### Exercise brief
Set the records down again in full, exactly as they are, apart from the images.

========

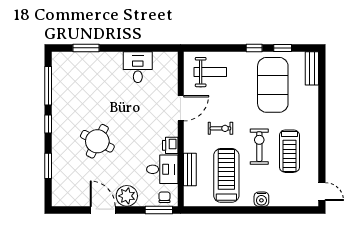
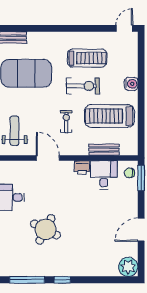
round table: (97, 141) -> (45, 229), moved
exercise bike: (259, 147) -> (83, 86), turned 180
window: (48, 166) -> (101, 280), removed
plant: (127, 196) -> (128, 267), moved

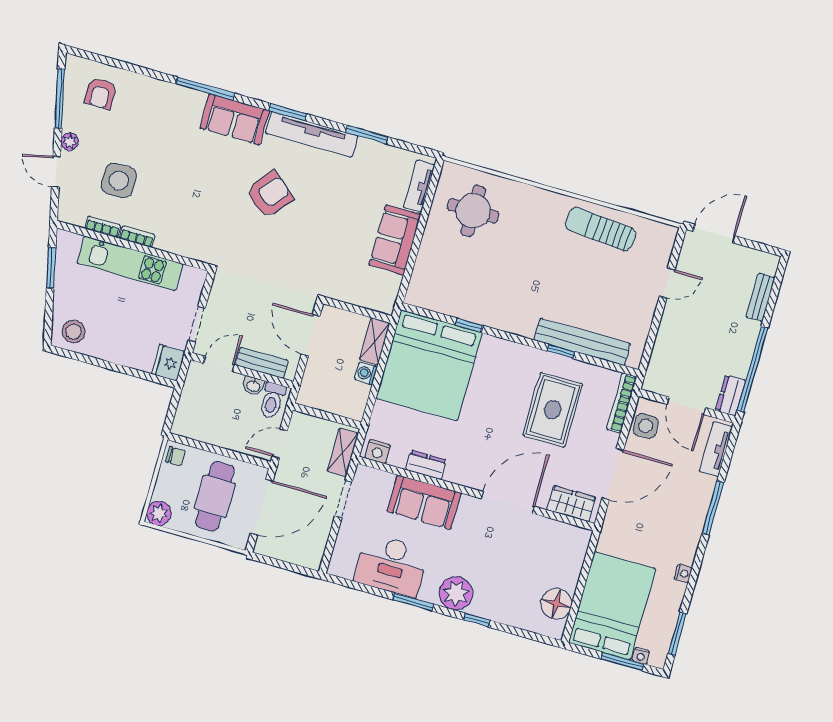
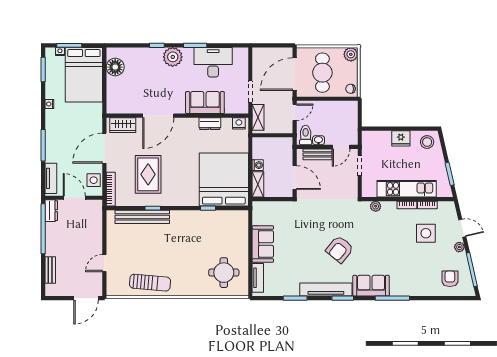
plant: (190, 249) -> (376, 206), added
fridge: (168, 363) -> (401, 138), moved, turned 90

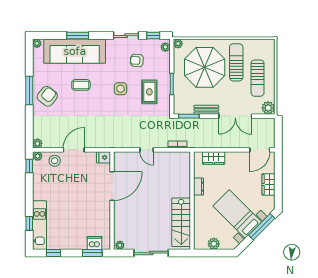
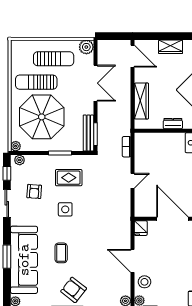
bench: (206, 110) -> (88, 133), moved, width x1.36
wardrobe: (214, 158) -> (141, 101), width x1.50

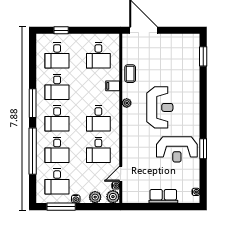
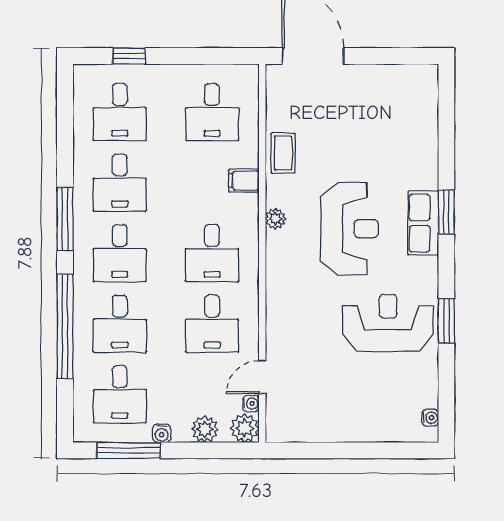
window: (203, 56) -> (446, 212), moved
reception desk: (177, 149) -> (388, 323), turned 180
row of seats: (163, 196) -> (423, 223), moved, turned -90

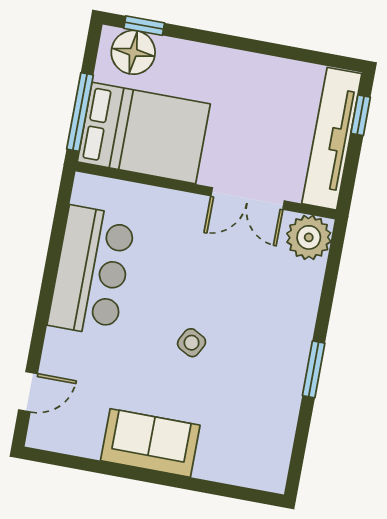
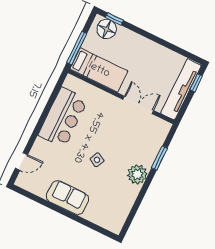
bed: (144, 133) -> (99, 70), width x0.67
double door: (248, 198) -> (138, 105), swing flipped
plant: (309, 237) -> (137, 174), moved
window: (314, 369) -> (159, 158), moved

========

### Response to this task
round table: (97, 141) -> (45, 229), moved
exercise bike: (259, 147) -> (83, 86), turned 180
window: (48, 166) -> (101, 280), removed
plant: (127, 196) -> (128, 267), moved

plant: (190, 249) -> (376, 206), added
fridge: (168, 363) -> (401, 138), moved, turned 90

bench: (206, 110) -> (88, 133), moved, width x1.36
wardrobe: (214, 158) -> (141, 101), width x1.50

window: (203, 56) -> (446, 212), moved
reception desk: (177, 149) -> (388, 323), turned 180
row of seats: (163, 196) -> (423, 223), moved, turned -90

bed: (144, 133) -> (99, 70), width x0.67
double door: (248, 198) -> (138, 105), swing flipped
plant: (309, 237) -> (137, 174), moved
window: (314, 369) -> (159, 158), moved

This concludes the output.